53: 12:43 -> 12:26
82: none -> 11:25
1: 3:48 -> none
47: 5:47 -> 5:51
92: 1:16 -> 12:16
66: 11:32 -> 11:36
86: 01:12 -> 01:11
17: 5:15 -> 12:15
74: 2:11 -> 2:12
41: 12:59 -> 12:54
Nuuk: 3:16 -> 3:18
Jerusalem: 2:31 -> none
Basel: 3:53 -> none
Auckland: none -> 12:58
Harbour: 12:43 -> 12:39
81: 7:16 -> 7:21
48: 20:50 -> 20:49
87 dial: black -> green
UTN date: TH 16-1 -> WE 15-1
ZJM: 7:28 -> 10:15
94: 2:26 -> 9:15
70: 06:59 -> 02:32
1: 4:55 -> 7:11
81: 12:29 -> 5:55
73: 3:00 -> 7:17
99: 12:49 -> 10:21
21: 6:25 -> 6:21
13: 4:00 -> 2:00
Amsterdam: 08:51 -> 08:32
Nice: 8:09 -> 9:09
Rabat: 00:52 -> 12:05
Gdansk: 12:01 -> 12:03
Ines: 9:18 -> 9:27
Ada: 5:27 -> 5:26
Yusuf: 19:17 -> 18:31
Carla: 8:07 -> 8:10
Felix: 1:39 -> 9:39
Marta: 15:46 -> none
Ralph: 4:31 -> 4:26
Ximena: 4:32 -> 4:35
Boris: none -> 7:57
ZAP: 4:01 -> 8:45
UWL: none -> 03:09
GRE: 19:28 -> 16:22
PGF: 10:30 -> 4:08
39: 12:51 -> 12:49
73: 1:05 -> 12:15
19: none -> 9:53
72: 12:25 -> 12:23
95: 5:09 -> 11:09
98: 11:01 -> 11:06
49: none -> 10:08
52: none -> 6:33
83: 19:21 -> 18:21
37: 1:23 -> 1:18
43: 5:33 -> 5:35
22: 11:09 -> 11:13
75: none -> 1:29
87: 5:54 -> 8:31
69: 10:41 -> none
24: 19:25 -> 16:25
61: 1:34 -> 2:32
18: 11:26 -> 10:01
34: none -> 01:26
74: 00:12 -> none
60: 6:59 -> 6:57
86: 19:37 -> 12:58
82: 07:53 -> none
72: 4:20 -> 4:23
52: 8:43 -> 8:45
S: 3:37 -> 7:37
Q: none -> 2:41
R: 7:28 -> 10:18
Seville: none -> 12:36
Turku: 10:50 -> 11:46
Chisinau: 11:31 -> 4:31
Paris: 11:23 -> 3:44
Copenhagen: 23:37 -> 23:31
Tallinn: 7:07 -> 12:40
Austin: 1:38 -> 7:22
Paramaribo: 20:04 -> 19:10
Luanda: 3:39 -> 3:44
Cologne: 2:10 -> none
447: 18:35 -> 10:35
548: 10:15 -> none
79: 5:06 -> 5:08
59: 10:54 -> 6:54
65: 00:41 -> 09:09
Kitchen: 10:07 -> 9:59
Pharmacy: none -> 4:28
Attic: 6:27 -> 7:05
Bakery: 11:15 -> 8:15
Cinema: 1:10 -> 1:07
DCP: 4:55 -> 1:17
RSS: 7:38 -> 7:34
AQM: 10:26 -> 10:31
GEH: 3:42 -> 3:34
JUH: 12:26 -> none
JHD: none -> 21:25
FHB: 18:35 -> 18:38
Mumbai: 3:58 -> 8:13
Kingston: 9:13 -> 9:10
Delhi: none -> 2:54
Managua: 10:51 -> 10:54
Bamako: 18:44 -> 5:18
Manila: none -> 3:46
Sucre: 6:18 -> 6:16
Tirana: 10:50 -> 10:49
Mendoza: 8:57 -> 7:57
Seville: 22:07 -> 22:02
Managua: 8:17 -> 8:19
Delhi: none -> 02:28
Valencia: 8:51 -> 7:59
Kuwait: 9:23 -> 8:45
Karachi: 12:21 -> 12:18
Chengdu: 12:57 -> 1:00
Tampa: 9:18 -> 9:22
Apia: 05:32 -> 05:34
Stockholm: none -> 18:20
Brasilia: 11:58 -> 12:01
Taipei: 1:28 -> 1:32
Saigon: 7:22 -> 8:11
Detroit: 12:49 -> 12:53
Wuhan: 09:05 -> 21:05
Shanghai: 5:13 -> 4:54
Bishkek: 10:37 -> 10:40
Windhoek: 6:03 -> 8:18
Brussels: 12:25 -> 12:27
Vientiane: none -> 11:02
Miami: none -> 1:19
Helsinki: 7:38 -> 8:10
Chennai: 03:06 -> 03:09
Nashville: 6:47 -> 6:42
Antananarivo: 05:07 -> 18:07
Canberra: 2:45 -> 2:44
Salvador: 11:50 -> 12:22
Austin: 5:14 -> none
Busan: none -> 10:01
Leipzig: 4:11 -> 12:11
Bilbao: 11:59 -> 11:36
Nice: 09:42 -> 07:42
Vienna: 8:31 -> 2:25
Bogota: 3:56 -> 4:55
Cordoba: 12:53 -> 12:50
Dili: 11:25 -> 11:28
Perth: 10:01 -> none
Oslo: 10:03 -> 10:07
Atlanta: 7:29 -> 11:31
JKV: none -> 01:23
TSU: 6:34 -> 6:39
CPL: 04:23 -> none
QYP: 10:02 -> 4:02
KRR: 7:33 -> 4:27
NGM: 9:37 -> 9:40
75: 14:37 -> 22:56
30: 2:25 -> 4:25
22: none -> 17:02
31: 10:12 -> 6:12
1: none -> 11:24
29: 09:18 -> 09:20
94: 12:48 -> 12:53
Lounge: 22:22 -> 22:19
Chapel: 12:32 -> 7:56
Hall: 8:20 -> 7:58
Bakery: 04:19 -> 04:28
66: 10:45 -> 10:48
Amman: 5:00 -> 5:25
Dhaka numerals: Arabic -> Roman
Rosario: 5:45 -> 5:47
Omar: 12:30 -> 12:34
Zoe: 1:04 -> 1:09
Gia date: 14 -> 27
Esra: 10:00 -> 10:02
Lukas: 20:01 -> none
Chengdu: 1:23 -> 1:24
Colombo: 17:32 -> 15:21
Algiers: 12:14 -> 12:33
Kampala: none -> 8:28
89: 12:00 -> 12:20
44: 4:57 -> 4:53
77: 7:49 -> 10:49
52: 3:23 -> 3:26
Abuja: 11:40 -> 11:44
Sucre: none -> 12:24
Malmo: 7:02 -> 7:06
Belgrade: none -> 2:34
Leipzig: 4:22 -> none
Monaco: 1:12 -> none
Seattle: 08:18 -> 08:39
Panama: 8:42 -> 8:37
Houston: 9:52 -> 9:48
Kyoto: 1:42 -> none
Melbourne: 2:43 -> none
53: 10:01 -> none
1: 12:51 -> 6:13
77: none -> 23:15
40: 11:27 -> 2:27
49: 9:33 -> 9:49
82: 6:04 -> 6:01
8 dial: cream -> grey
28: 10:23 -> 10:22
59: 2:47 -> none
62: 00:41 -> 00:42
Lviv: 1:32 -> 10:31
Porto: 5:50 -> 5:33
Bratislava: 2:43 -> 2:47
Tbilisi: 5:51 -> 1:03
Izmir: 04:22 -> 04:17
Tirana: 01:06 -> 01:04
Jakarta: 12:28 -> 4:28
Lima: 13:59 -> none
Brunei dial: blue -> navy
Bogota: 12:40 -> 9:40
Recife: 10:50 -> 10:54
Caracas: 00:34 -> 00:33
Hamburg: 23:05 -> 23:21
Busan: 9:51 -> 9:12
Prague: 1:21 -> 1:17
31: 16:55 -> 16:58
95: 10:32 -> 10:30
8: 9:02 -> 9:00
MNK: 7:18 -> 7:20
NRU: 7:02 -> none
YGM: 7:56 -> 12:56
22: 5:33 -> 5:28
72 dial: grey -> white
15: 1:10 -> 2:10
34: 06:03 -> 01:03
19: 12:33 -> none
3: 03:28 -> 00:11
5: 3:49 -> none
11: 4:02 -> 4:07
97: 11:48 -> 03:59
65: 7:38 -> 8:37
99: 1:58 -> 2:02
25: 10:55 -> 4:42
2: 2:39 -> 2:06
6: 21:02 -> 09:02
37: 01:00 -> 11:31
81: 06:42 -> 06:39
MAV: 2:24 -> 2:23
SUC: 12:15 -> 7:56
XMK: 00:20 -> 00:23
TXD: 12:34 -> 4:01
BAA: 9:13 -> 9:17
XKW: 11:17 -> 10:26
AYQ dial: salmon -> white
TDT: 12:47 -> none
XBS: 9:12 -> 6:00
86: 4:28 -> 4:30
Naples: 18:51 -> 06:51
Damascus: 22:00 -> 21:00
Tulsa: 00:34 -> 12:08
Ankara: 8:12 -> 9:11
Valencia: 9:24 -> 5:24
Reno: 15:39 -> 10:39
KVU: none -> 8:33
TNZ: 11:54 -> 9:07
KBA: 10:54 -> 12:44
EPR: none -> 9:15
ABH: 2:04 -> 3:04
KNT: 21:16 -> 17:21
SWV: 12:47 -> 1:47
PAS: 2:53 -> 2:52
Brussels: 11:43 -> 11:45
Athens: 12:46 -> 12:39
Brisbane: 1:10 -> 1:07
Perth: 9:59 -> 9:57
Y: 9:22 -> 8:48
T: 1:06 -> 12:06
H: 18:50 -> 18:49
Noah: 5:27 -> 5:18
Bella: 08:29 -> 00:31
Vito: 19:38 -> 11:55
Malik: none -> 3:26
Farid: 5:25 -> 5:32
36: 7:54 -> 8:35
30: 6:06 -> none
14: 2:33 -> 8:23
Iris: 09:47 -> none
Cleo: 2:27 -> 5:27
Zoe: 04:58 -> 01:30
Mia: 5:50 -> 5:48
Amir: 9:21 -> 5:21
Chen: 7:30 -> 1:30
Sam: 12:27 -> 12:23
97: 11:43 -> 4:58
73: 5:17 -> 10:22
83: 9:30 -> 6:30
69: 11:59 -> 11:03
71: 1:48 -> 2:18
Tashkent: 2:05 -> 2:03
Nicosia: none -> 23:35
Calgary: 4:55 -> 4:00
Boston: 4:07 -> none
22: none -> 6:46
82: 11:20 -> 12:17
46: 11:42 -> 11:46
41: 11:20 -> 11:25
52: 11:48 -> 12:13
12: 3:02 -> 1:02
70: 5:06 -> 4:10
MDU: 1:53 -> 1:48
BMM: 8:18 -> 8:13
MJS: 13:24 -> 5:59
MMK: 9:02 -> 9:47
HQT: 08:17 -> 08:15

···

● Exercise task
Convert the lines of the material into a JSON list of strings, with one string per line and blank lines omitted. Begin at the first line of the material and stop after the line that contains "Marta: 15:46 -> none".

● Solution to this exercise
[
  "53: 12:43 -> 12:26",
  "82: none -> 11:25",
  "1: 3:48 -> none",
  "47: 5:47 -> 5:51",
  "92: 1:16 -> 12:16",
  "66: 11:32 -> 11:36",
  "86: 01:12 -> 01:11",
  "17: 5:15 -> 12:15",
  "74: 2:11 -> 2:12",
  "41: 12:59 -> 12:54",
  "Nuuk: 3:16 -> 3:18",
  "Jerusalem: 2:31 -> none",
  "Basel: 3:53 -> none",
  "Auckland: none -> 12:58",
  "Harbour: 12:43 -> 12:39",
  "81: 7:16 -> 7:21",
  "48: 20:50 -> 20:49",
  "87 dial: black -> green",
  "UTN date: TH 16-1 -> WE 15-1",
  "ZJM: 7:28 -> 10:15",
  "94: 2:26 -> 9:15",
  "70: 06:59 -> 02:32",
  "1: 4:55 -> 7:11",
  "81: 12:29 -> 5:55",
  "73: 3:00 -> 7:17",
  "99: 12:49 -> 10:21",
  "21: 6:25 -> 6:21",
  "13: 4:00 -> 2:00",
  "Amsterdam: 08:51 -> 08:32",
  "Nice: 8:09 -> 9:09",
  "Rabat: 00:52 -> 12:05",
  "Gdansk: 12:01 -> 12:03",
  "Ines: 9:18 -> 9:27",
  "Ada: 5:27 -> 5:26",
  "Yusuf: 19:17 -> 18:31",
  "Carla: 8:07 -> 8:10",
  "Felix: 1:39 -> 9:39",
  "Marta: 15:46 -> none"
]